THE PROBLEM
Return every entry exactly.

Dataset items
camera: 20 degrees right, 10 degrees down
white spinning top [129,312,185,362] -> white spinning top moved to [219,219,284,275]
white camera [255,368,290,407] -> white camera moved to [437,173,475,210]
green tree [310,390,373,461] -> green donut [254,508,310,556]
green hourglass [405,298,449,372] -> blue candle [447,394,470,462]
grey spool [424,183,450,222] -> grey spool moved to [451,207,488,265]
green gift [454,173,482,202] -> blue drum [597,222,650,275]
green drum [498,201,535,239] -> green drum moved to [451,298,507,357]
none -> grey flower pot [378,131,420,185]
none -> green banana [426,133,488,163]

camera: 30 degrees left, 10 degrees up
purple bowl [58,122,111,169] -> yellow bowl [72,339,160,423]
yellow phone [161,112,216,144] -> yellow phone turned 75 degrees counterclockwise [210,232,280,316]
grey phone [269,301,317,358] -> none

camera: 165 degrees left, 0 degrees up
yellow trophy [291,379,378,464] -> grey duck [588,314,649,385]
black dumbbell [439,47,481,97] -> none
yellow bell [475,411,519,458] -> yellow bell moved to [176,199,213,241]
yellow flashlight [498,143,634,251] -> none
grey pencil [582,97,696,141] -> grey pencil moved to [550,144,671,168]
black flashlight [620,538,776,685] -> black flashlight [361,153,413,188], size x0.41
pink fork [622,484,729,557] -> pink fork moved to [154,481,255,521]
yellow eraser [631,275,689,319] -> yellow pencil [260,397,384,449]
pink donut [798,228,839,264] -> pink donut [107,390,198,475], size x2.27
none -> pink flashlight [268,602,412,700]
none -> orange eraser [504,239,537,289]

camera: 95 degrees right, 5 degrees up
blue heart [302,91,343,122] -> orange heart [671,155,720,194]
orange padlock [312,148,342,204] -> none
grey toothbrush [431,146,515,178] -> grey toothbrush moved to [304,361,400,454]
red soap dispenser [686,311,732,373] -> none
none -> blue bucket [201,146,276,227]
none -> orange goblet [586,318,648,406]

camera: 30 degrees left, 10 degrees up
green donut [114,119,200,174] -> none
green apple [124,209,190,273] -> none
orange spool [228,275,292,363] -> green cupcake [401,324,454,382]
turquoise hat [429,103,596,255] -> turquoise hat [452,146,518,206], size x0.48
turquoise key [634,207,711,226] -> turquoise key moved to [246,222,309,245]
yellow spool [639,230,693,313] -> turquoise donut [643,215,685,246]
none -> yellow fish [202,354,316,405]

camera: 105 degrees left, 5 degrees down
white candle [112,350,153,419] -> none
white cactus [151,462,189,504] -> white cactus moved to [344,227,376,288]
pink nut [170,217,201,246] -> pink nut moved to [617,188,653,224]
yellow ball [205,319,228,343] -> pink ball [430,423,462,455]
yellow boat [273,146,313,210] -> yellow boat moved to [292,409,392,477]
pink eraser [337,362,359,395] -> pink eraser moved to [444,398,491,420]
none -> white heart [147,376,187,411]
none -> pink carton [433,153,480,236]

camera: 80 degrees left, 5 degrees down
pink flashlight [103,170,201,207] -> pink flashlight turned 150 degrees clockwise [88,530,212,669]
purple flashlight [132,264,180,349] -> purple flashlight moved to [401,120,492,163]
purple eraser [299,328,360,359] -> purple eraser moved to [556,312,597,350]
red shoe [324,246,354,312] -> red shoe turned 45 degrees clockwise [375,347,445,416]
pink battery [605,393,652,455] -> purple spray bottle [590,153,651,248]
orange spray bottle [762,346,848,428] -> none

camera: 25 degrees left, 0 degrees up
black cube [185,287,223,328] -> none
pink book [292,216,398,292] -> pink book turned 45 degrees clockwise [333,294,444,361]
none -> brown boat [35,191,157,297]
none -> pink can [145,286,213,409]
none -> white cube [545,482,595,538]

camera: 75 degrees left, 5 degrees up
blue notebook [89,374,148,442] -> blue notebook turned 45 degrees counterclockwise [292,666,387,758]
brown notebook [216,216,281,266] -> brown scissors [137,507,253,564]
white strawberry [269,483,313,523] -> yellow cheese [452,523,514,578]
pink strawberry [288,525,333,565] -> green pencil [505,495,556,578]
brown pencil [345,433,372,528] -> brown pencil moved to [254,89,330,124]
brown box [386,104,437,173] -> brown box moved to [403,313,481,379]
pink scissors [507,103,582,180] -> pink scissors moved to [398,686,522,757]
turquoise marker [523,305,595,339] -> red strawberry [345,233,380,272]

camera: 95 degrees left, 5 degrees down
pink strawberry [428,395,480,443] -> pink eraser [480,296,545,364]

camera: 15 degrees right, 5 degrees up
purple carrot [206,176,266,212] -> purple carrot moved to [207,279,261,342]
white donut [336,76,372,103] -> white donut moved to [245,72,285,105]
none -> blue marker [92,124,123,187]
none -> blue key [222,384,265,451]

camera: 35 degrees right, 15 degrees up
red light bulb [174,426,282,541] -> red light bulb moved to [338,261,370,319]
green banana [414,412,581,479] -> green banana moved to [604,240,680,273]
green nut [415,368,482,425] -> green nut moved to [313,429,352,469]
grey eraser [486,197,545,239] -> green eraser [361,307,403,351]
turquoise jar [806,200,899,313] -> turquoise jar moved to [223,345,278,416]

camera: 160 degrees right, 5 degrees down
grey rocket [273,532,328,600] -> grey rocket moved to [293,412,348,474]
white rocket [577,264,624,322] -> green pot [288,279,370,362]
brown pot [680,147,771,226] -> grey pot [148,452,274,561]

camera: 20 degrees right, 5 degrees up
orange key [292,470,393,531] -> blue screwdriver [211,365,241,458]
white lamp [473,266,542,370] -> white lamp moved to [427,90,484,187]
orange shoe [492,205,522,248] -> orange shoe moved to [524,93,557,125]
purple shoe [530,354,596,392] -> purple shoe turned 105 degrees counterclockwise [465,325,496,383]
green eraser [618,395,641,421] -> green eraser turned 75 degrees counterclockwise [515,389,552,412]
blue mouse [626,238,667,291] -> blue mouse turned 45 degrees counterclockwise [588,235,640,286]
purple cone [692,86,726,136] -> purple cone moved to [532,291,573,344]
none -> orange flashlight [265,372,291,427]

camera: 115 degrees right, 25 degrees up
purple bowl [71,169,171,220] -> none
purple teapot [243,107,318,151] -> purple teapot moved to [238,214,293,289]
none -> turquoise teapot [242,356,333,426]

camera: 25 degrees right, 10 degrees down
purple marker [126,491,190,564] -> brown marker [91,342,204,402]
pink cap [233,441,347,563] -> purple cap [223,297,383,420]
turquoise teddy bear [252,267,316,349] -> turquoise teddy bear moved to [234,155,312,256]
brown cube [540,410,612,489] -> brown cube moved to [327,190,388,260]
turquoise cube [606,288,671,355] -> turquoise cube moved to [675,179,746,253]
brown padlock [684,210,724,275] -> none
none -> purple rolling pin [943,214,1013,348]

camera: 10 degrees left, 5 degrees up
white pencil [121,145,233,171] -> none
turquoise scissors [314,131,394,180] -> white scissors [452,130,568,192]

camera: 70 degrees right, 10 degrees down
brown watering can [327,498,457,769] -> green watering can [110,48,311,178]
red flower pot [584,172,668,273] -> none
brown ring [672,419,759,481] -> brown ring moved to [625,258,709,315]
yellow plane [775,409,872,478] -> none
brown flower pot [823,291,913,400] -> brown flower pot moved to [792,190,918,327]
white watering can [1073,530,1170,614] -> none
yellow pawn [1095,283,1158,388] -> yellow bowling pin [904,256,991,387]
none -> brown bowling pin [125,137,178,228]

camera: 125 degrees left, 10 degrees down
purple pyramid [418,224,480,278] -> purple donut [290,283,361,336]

TASK ANSWER
camera: 20 degrees right, 10 degrees down
white spinning top [129,312,185,362] -> white spinning top moved to [219,219,284,275]
white camera [255,368,290,407] -> white camera moved to [437,173,475,210]
green tree [310,390,373,461] -> green donut [254,508,310,556]
green hourglass [405,298,449,372] -> blue candle [447,394,470,462]
grey spool [424,183,450,222] -> grey spool moved to [451,207,488,265]
green gift [454,173,482,202] -> blue drum [597,222,650,275]
green drum [498,201,535,239] -> green drum moved to [451,298,507,357]
none -> grey flower pot [378,131,420,185]
none -> green banana [426,133,488,163]

camera: 30 degrees left, 10 degrees up
purple bowl [58,122,111,169] -> yellow bowl [72,339,160,423]
yellow phone [161,112,216,144] -> yellow phone turned 75 degrees counterclockwise [210,232,280,316]
grey phone [269,301,317,358] -> none

camera: 165 degrees left, 0 degrees up
yellow trophy [291,379,378,464] -> grey duck [588,314,649,385]
black dumbbell [439,47,481,97] -> none
yellow bell [475,411,519,458] -> yellow bell moved to [176,199,213,241]
yellow flashlight [498,143,634,251] -> none
grey pencil [582,97,696,141] -> grey pencil moved to [550,144,671,168]
black flashlight [620,538,776,685] -> black flashlight [361,153,413,188], size x0.41
pink fork [622,484,729,557] -> pink fork moved to [154,481,255,521]
yellow eraser [631,275,689,319] -> yellow pencil [260,397,384,449]
pink donut [798,228,839,264] -> pink donut [107,390,198,475], size x2.27
none -> pink flashlight [268,602,412,700]
none -> orange eraser [504,239,537,289]

camera: 95 degrees right, 5 degrees up
blue heart [302,91,343,122] -> orange heart [671,155,720,194]
orange padlock [312,148,342,204] -> none
grey toothbrush [431,146,515,178] -> grey toothbrush moved to [304,361,400,454]
red soap dispenser [686,311,732,373] -> none
none -> blue bucket [201,146,276,227]
none -> orange goblet [586,318,648,406]

camera: 30 degrees left, 10 degrees up
green donut [114,119,200,174] -> none
green apple [124,209,190,273] -> none
orange spool [228,275,292,363] -> green cupcake [401,324,454,382]
turquoise hat [429,103,596,255] -> turquoise hat [452,146,518,206], size x0.48
turquoise key [634,207,711,226] -> turquoise key moved to [246,222,309,245]
yellow spool [639,230,693,313] -> turquoise donut [643,215,685,246]
none -> yellow fish [202,354,316,405]

camera: 105 degrees left, 5 degrees down
white candle [112,350,153,419] -> none
white cactus [151,462,189,504] -> white cactus moved to [344,227,376,288]
pink nut [170,217,201,246] -> pink nut moved to [617,188,653,224]
yellow ball [205,319,228,343] -> pink ball [430,423,462,455]
yellow boat [273,146,313,210] -> yellow boat moved to [292,409,392,477]
pink eraser [337,362,359,395] -> pink eraser moved to [444,398,491,420]
none -> white heart [147,376,187,411]
none -> pink carton [433,153,480,236]

camera: 80 degrees left, 5 degrees down
pink flashlight [103,170,201,207] -> pink flashlight turned 150 degrees clockwise [88,530,212,669]
purple flashlight [132,264,180,349] -> purple flashlight moved to [401,120,492,163]
purple eraser [299,328,360,359] -> purple eraser moved to [556,312,597,350]
red shoe [324,246,354,312] -> red shoe turned 45 degrees clockwise [375,347,445,416]
pink battery [605,393,652,455] -> purple spray bottle [590,153,651,248]
orange spray bottle [762,346,848,428] -> none

camera: 25 degrees left, 0 degrees up
black cube [185,287,223,328] -> none
pink book [292,216,398,292] -> pink book turned 45 degrees clockwise [333,294,444,361]
none -> brown boat [35,191,157,297]
none -> pink can [145,286,213,409]
none -> white cube [545,482,595,538]

camera: 75 degrees left, 5 degrees up
blue notebook [89,374,148,442] -> blue notebook turned 45 degrees counterclockwise [292,666,387,758]
brown notebook [216,216,281,266] -> brown scissors [137,507,253,564]
white strawberry [269,483,313,523] -> yellow cheese [452,523,514,578]
pink strawberry [288,525,333,565] -> green pencil [505,495,556,578]
brown pencil [345,433,372,528] -> brown pencil moved to [254,89,330,124]
brown box [386,104,437,173] -> brown box moved to [403,313,481,379]
pink scissors [507,103,582,180] -> pink scissors moved to [398,686,522,757]
turquoise marker [523,305,595,339] -> red strawberry [345,233,380,272]

camera: 95 degrees left, 5 degrees down
pink strawberry [428,395,480,443] -> pink eraser [480,296,545,364]

camera: 15 degrees right, 5 degrees up
purple carrot [206,176,266,212] -> purple carrot moved to [207,279,261,342]
white donut [336,76,372,103] -> white donut moved to [245,72,285,105]
none -> blue marker [92,124,123,187]
none -> blue key [222,384,265,451]

camera: 35 degrees right, 15 degrees up
red light bulb [174,426,282,541] -> red light bulb moved to [338,261,370,319]
green banana [414,412,581,479] -> green banana moved to [604,240,680,273]
green nut [415,368,482,425] -> green nut moved to [313,429,352,469]
grey eraser [486,197,545,239] -> green eraser [361,307,403,351]
turquoise jar [806,200,899,313] -> turquoise jar moved to [223,345,278,416]

camera: 160 degrees right, 5 degrees down
grey rocket [273,532,328,600] -> grey rocket moved to [293,412,348,474]
white rocket [577,264,624,322] -> green pot [288,279,370,362]
brown pot [680,147,771,226] -> grey pot [148,452,274,561]

camera: 20 degrees right, 5 degrees up
orange key [292,470,393,531] -> blue screwdriver [211,365,241,458]
white lamp [473,266,542,370] -> white lamp moved to [427,90,484,187]
orange shoe [492,205,522,248] -> orange shoe moved to [524,93,557,125]
purple shoe [530,354,596,392] -> purple shoe turned 105 degrees counterclockwise [465,325,496,383]
green eraser [618,395,641,421] -> green eraser turned 75 degrees counterclockwise [515,389,552,412]
blue mouse [626,238,667,291] -> blue mouse turned 45 degrees counterclockwise [588,235,640,286]
purple cone [692,86,726,136] -> purple cone moved to [532,291,573,344]
none -> orange flashlight [265,372,291,427]

camera: 115 degrees right, 25 degrees up
purple bowl [71,169,171,220] -> none
purple teapot [243,107,318,151] -> purple teapot moved to [238,214,293,289]
none -> turquoise teapot [242,356,333,426]

camera: 25 degrees right, 10 degrees down
purple marker [126,491,190,564] -> brown marker [91,342,204,402]
pink cap [233,441,347,563] -> purple cap [223,297,383,420]
turquoise teddy bear [252,267,316,349] -> turquoise teddy bear moved to [234,155,312,256]
brown cube [540,410,612,489] -> brown cube moved to [327,190,388,260]
turquoise cube [606,288,671,355] -> turquoise cube moved to [675,179,746,253]
brown padlock [684,210,724,275] -> none
none -> purple rolling pin [943,214,1013,348]

camera: 10 degrees left, 5 degrees up
white pencil [121,145,233,171] -> none
turquoise scissors [314,131,394,180] -> white scissors [452,130,568,192]

camera: 70 degrees right, 10 degrees down
brown watering can [327,498,457,769] -> green watering can [110,48,311,178]
red flower pot [584,172,668,273] -> none
brown ring [672,419,759,481] -> brown ring moved to [625,258,709,315]
yellow plane [775,409,872,478] -> none
brown flower pot [823,291,913,400] -> brown flower pot moved to [792,190,918,327]
white watering can [1073,530,1170,614] -> none
yellow pawn [1095,283,1158,388] -> yellow bowling pin [904,256,991,387]
none -> brown bowling pin [125,137,178,228]

camera: 125 degrees left, 10 degrees down
purple pyramid [418,224,480,278] -> purple donut [290,283,361,336]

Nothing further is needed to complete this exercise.